# The task:
Write out every record below exactly as it stands, leaving the pictures out.

# Provided information:
________________________
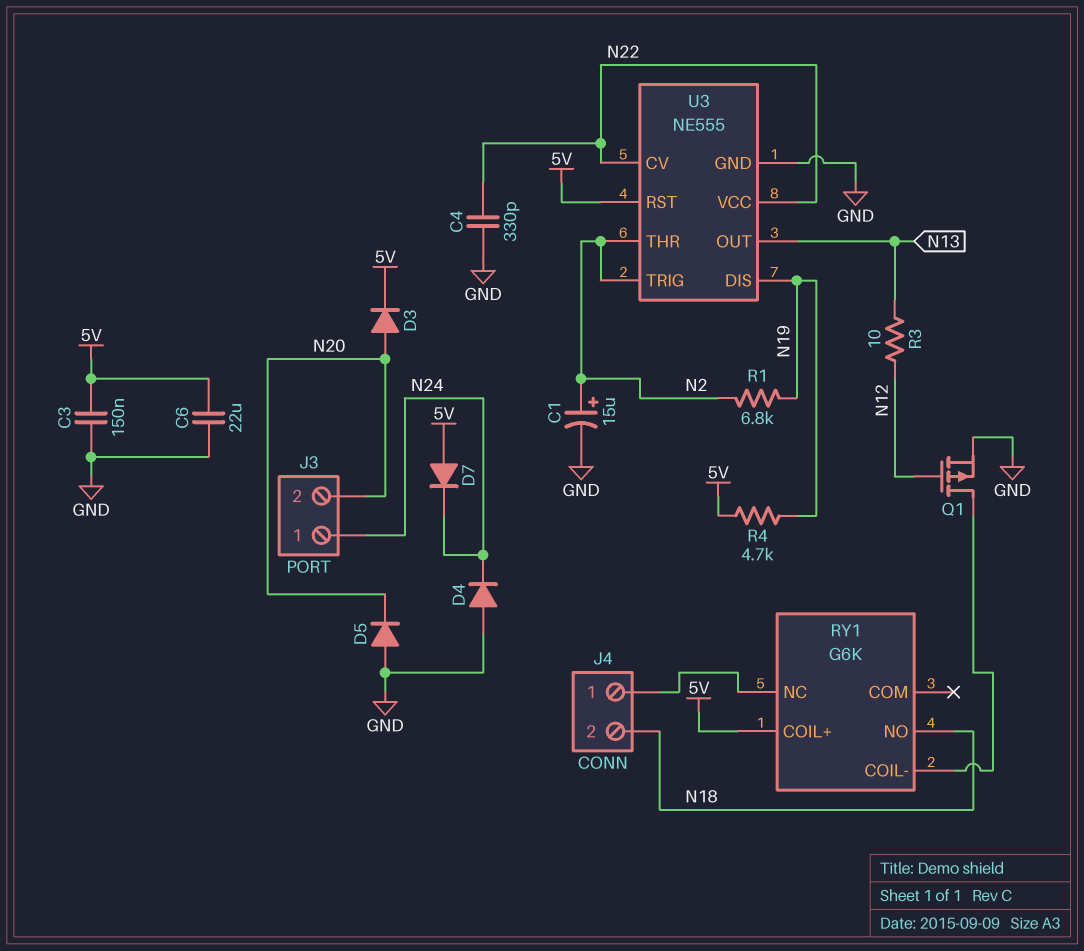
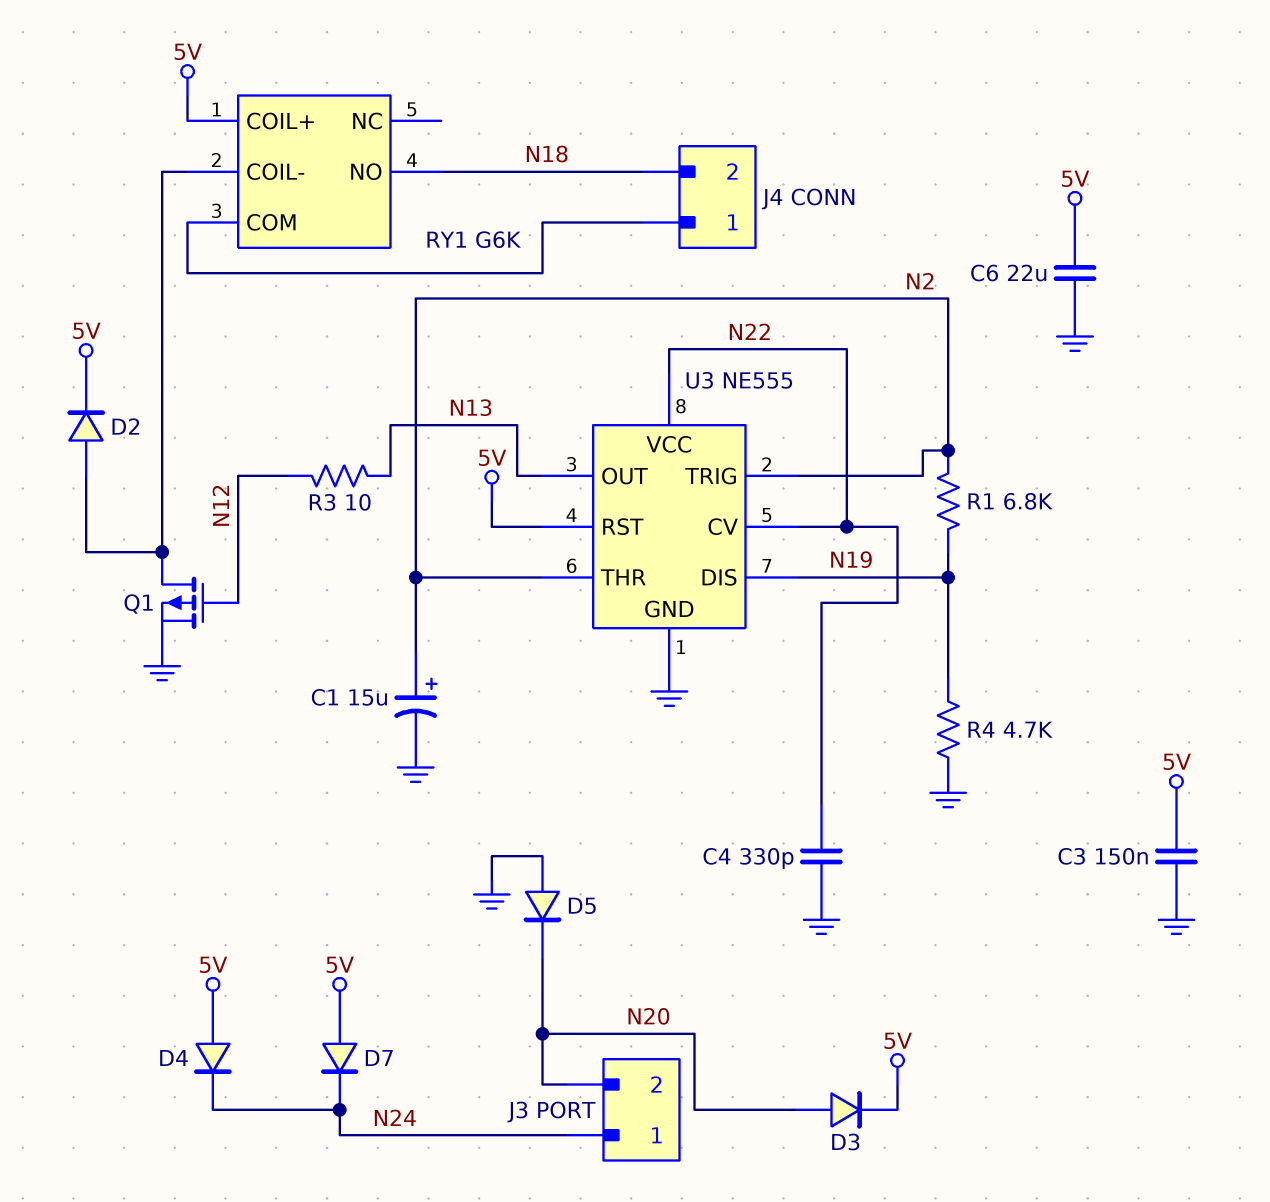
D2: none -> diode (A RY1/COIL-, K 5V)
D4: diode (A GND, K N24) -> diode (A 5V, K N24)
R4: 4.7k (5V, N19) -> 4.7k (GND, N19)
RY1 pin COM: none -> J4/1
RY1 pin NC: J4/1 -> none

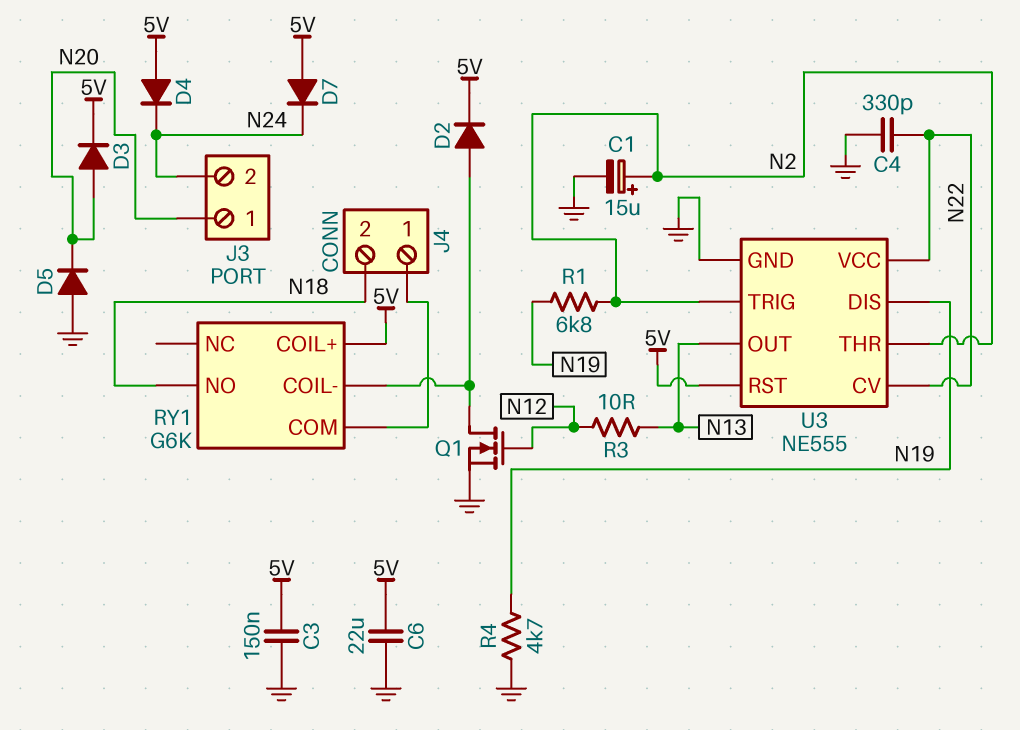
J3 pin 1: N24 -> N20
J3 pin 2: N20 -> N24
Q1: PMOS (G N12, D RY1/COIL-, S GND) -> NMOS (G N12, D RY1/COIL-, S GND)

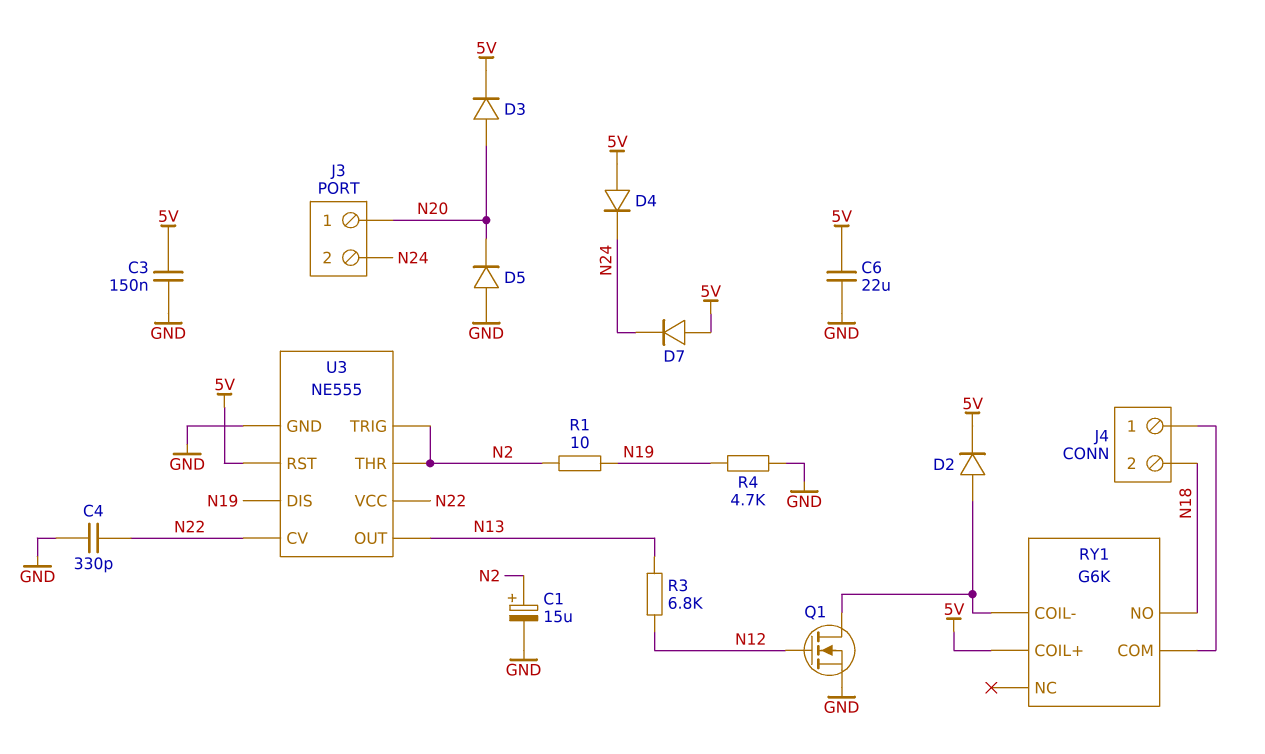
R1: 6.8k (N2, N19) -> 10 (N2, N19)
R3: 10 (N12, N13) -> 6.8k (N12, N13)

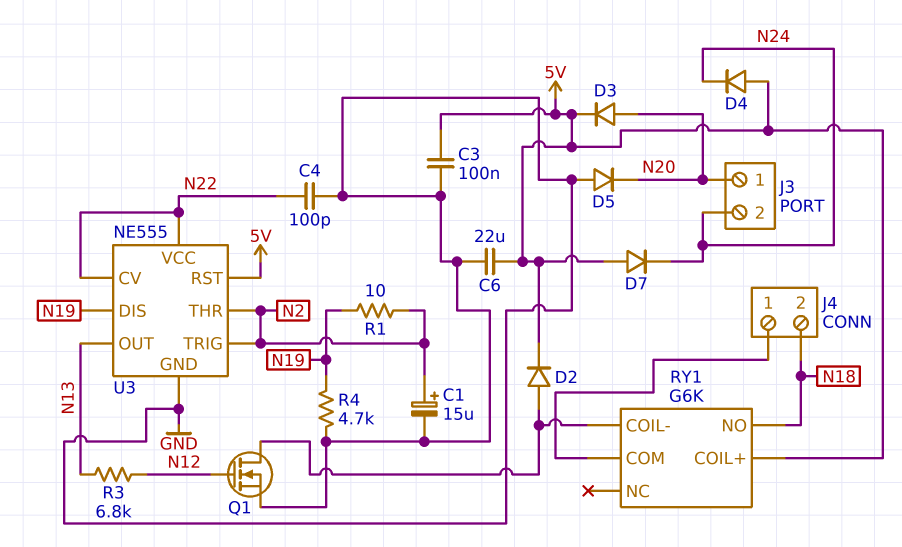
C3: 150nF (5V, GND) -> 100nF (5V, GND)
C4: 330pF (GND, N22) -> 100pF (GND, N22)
________________________
# Solution:
D2: none -> diode (A RY1/COIL-, K 5V)
D4: diode (A GND, K N24) -> diode (A 5V, K N24)
R4: 4.7k (5V, N19) -> 4.7k (GND, N19)
RY1 pin COM: none -> J4/1
RY1 pin NC: J4/1 -> none

J3 pin 1: N24 -> N20
J3 pin 2: N20 -> N24
Q1: PMOS (G N12, D RY1/COIL-, S GND) -> NMOS (G N12, D RY1/COIL-, S GND)

R1: 6.8k (N2, N19) -> 10 (N2, N19)
R3: 10 (N12, N13) -> 6.8k (N12, N13)

C3: 150nF (5V, GND) -> 100nF (5V, GND)
C4: 330pF (GND, N22) -> 100pF (GND, N22)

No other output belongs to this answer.